- _Information given_:
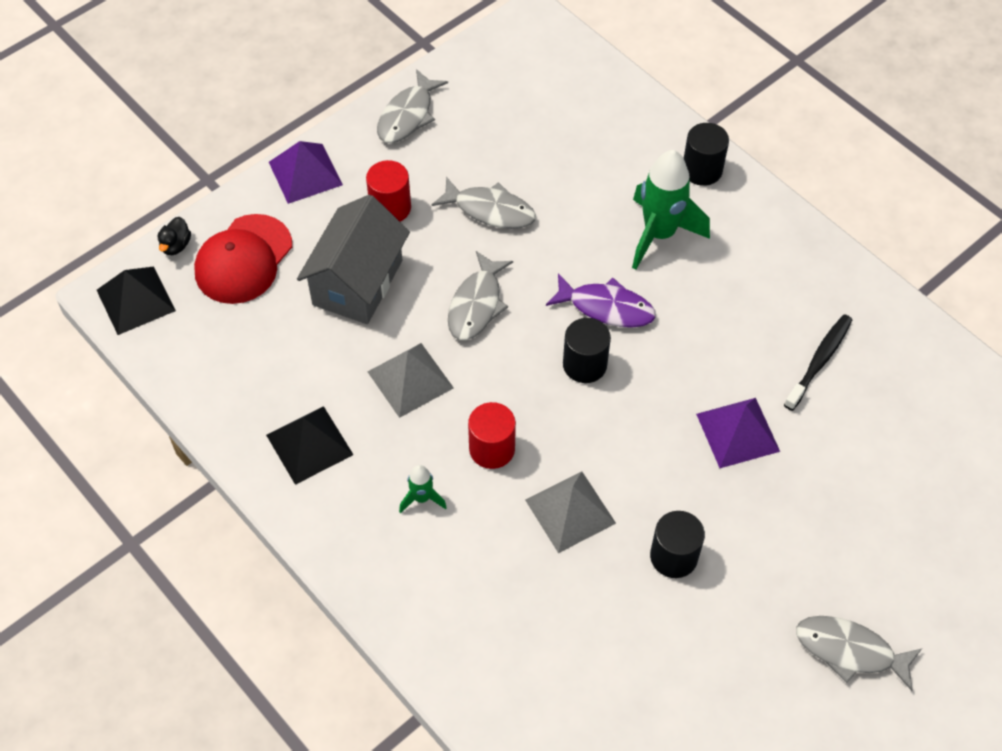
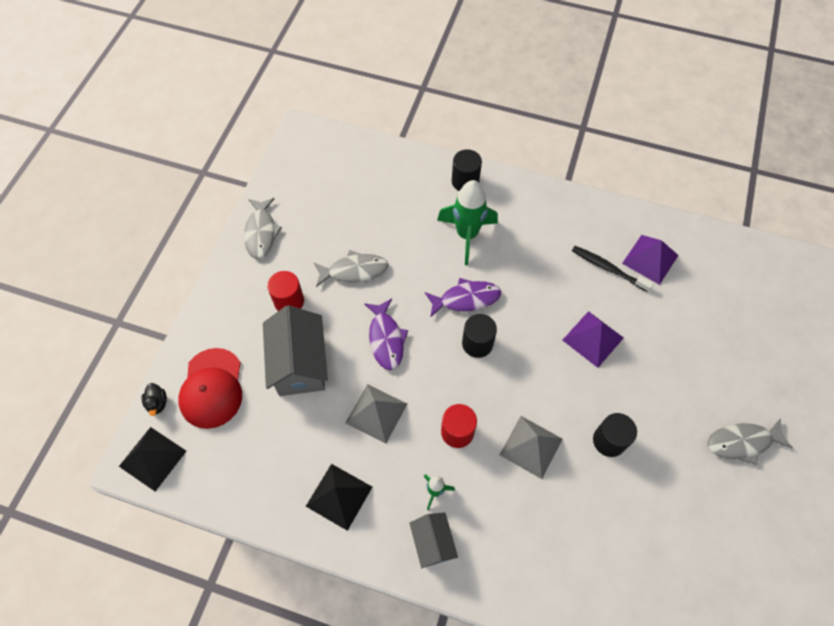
camera: 30 degrees left, 5 degrees up
(305, 173) = (217, 305): purple pyramid -> purple pyramid (650, 259)
(382, 549) = (433, 543): none -> grey house
(476, 304) = (386, 339): grey fish -> purple fish
(819, 361) = (608, 268): black toothbrush -> black toothbrush turned 60 degrees counterclockwise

- _Your goal_:
Reproduce each entry verbatim, excluding any embedded images.

- _The completed task_:
camera: 30 degrees left, 5 degrees up
(305, 173) = (217, 305): purple pyramid -> purple pyramid (650, 259)
(382, 549) = (433, 543): none -> grey house
(476, 304) = (386, 339): grey fish -> purple fish
(819, 361) = (608, 268): black toothbrush -> black toothbrush turned 60 degrees counterclockwise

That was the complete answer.